● ENTRIES SUPPLIED:
┄┄┄┄┄┄┄┄┄┄

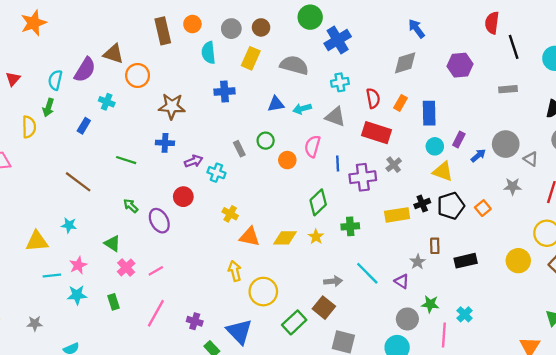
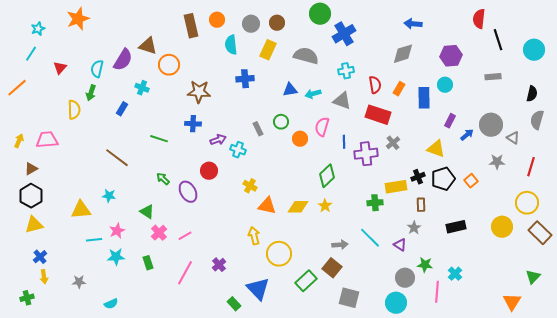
blue arrow: (417, 29) -> (413, 24), turned -48
cyan circle: (435, 146) -> (445, 85), moved
green cross: (350, 226) -> (375, 203), moved
brown rectangle: (435, 246) -> (421, 205), moved
purple cross: (195, 321) -> (219, 265), moved, turned 32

┄┄┄┄┄┄┄┄┄┄

● AIM OF THE TASK: Repeat all the material exactly, but keep pictures out of the copy.

● RESPONSE AREA:
blue arrow: (417, 29) -> (413, 24), turned -48
cyan circle: (435, 146) -> (445, 85), moved
green cross: (350, 226) -> (375, 203), moved
brown rectangle: (435, 246) -> (421, 205), moved
purple cross: (195, 321) -> (219, 265), moved, turned 32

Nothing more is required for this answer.